Transcribe the full listing so that each line reads as it does in the original.
(Input records)
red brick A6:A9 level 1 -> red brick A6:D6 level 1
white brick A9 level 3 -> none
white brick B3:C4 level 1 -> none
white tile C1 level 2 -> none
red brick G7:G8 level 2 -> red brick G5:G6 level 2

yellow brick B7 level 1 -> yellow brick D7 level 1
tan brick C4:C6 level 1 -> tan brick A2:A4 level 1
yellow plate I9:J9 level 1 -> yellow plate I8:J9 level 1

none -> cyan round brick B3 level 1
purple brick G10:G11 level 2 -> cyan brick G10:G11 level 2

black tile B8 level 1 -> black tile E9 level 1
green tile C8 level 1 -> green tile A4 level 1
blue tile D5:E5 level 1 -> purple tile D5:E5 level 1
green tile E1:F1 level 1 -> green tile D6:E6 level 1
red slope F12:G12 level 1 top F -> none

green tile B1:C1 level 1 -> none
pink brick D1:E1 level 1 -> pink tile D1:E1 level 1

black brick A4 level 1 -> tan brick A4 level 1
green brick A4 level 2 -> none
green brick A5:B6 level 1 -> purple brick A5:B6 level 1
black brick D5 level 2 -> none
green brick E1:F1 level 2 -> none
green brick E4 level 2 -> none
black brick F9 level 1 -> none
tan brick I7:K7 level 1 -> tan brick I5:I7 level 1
(End Input records)
> Result for this exercise
red brick A6:A9 level 1 -> red brick A6:D6 level 1
white brick A9 level 3 -> none
white brick B3:C4 level 1 -> none
white tile C1 level 2 -> none
red brick G7:G8 level 2 -> red brick G5:G6 level 2

yellow brick B7 level 1 -> yellow brick D7 level 1
tan brick C4:C6 level 1 -> tan brick A2:A4 level 1
yellow plate I9:J9 level 1 -> yellow plate I8:J9 level 1

none -> cyan round brick B3 level 1
purple brick G10:G11 level 2 -> cyan brick G10:G11 level 2

black tile B8 level 1 -> black tile E9 level 1
green tile C8 level 1 -> green tile A4 level 1
blue tile D5:E5 level 1 -> purple tile D5:E5 level 1
green tile E1:F1 level 1 -> green tile D6:E6 level 1
red slope F12:G12 level 1 top F -> none

green tile B1:C1 level 1 -> none
pink brick D1:E1 level 1 -> pink tile D1:E1 level 1

black brick A4 level 1 -> tan brick A4 level 1
green brick A4 level 2 -> none
green brick A5:B6 level 1 -> purple brick A5:B6 level 1
black brick D5 level 2 -> none
green brick E1:F1 level 2 -> none
green brick E4 level 2 -> none
black brick F9 level 1 -> none
tan brick I7:K7 level 1 -> tan brick I5:I7 level 1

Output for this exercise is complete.